What you should do =>
Below is a block of records; please copy all of them exactly.

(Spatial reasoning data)
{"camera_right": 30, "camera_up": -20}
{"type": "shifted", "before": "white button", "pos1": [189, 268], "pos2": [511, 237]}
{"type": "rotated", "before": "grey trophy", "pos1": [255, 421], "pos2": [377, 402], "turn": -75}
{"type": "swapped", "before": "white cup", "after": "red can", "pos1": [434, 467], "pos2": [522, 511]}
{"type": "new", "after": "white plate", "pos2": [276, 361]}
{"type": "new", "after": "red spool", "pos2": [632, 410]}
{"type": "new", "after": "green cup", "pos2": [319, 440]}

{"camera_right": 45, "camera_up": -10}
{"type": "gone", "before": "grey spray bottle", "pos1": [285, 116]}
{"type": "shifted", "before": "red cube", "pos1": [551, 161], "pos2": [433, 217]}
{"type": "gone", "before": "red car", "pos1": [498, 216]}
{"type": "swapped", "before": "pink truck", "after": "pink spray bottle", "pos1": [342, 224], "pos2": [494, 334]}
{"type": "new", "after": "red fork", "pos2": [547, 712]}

Task solution =>
{"camera_right": 30, "camera_up": -20}
{"type": "shifted", "before": "white button", "pos1": [189, 268], "pos2": [511, 237]}
{"type": "rotated", "before": "grey trophy", "pos1": [255, 421], "pos2": [377, 402], "turn": -75}
{"type": "swapped", "before": "white cup", "after": "red can", "pos1": [434, 467], "pos2": [522, 511]}
{"type": "new", "after": "white plate", "pos2": [276, 361]}
{"type": "new", "after": "red spool", "pos2": [632, 410]}
{"type": "new", "after": "green cup", "pos2": [319, 440]}

{"camera_right": 45, "camera_up": -10}
{"type": "gone", "before": "grey spray bottle", "pos1": [285, 116]}
{"type": "shifted", "before": "red cube", "pos1": [551, 161], "pos2": [433, 217]}
{"type": "gone", "before": "red car", "pos1": [498, 216]}
{"type": "swapped", "before": "pink truck", "after": "pink spray bottle", "pos1": [342, 224], "pos2": [494, 334]}
{"type": "new", "after": "red fork", "pos2": [547, 712]}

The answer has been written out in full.